▶ [What is expected] Please reproduce, exactly as given, the lines running from the start of the data to the line containing "(337, 440) = (312, 481): brown", inclusive, and omit the pictures.

(Record extracts begins)

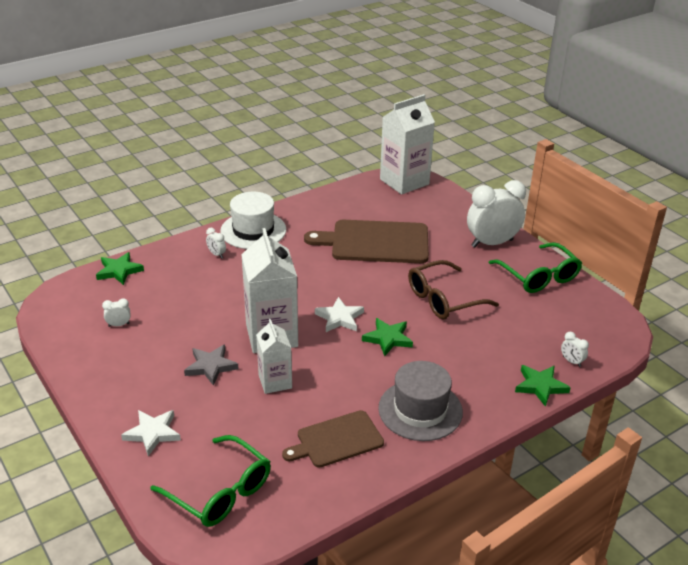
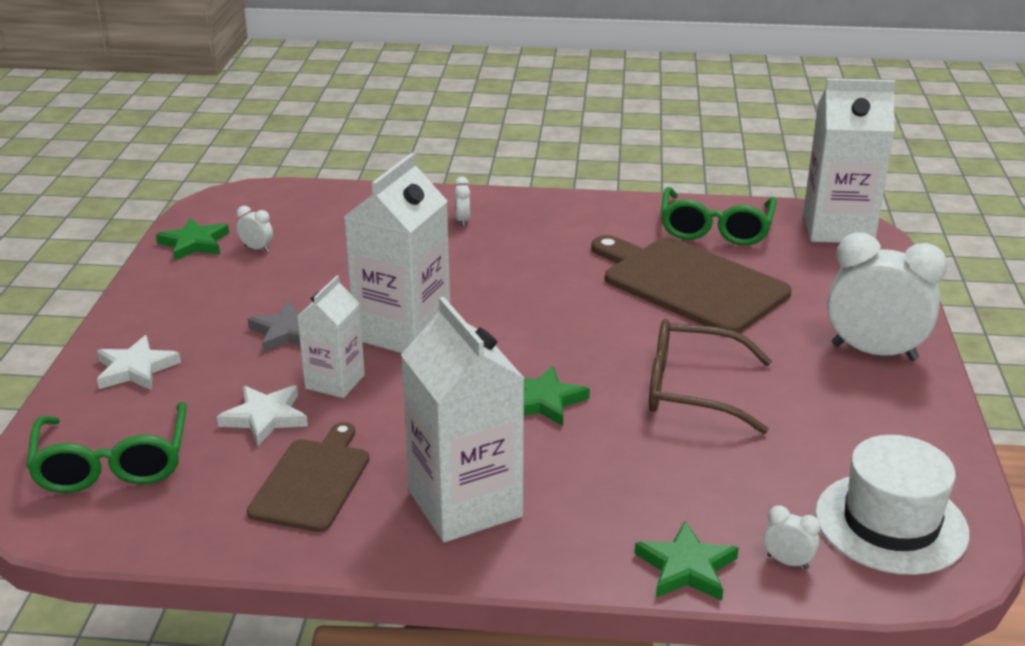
camera: 40 degrees right, 5 degrees down
(119, 271) = (333, 197): green star -> green star (194, 243)
(253, 230) = (543, 211): white hat -> white hat (891, 523)
(337, 440) = (312, 481): brown cutting board -> brown cutting board turned 90 degrees clockwise
(339, 318) = (514, 349): white star -> white star (265, 417)
(420, 410) = (465, 504): grey hat -> white carton
(539, 276) = (894, 426): green glasses -> green glasses (715, 229)
(571, 361) = (787, 562): white clock -> white clock turned 120 degrees clockwise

(Record extracts ends)

▶ [Answer below]
camera: 40 degrees right, 5 degrees down
(119, 271) = (333, 197): green star -> green star (194, 243)
(253, 230) = (543, 211): white hat -> white hat (891, 523)
(337, 440) = (312, 481): brown cutting board -> brown cutting board turned 90 degrees clockwise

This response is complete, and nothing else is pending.